* _Exercise_
Look at each line below and count those with the word "DGND"; the answer is that number only.

* _Provided entries_
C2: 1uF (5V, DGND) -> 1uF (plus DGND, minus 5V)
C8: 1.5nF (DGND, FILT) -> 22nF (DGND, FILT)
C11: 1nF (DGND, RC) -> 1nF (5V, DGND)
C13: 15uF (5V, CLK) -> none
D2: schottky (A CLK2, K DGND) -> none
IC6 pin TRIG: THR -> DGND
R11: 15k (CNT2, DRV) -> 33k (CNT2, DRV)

--

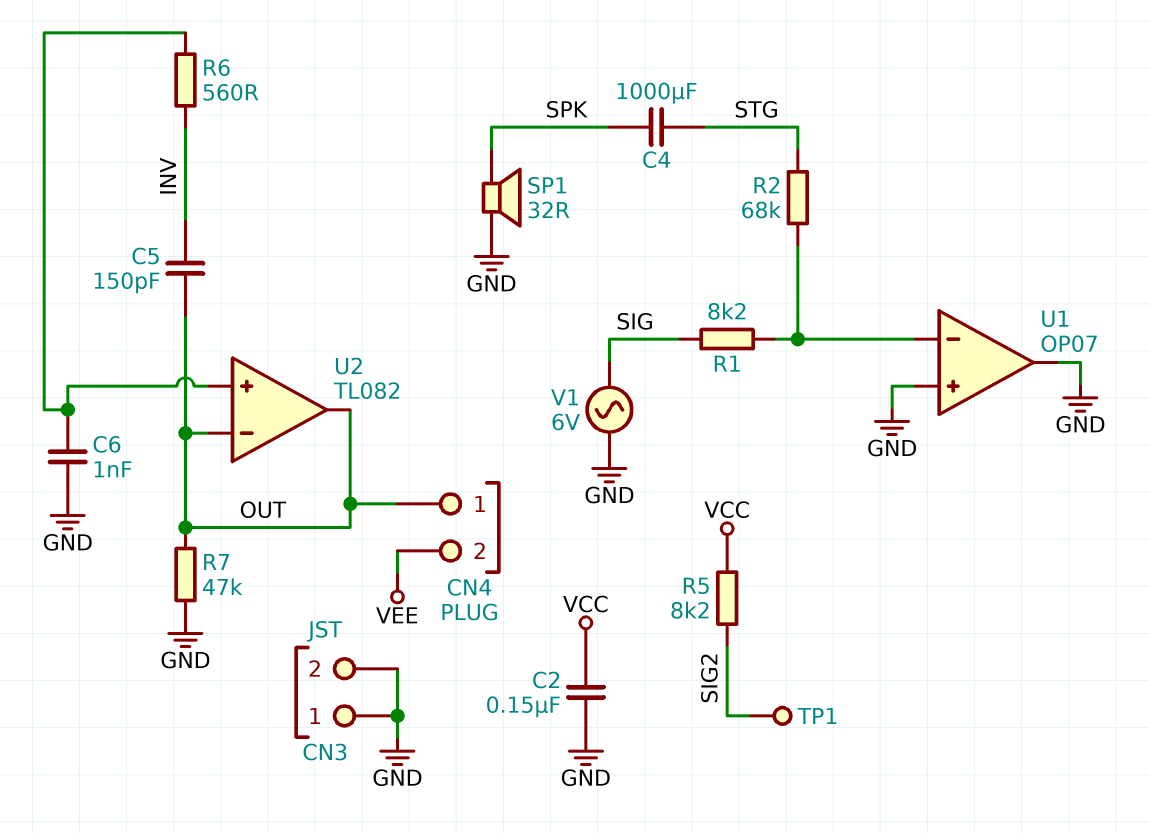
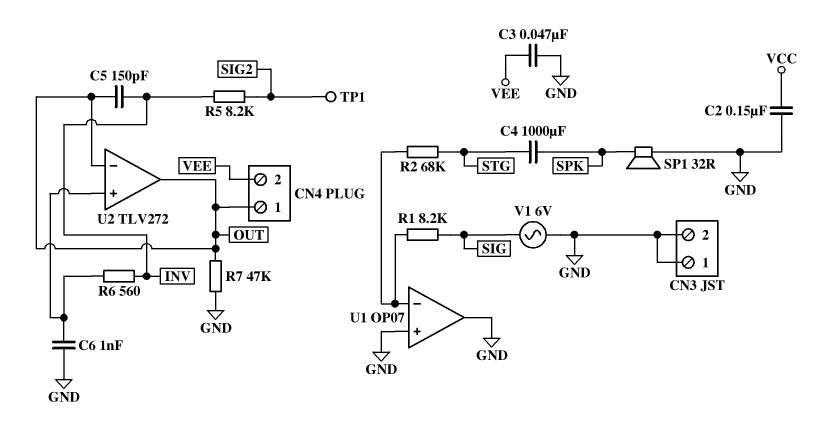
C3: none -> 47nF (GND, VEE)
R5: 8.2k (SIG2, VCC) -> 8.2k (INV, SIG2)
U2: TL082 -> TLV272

* _Solution_
5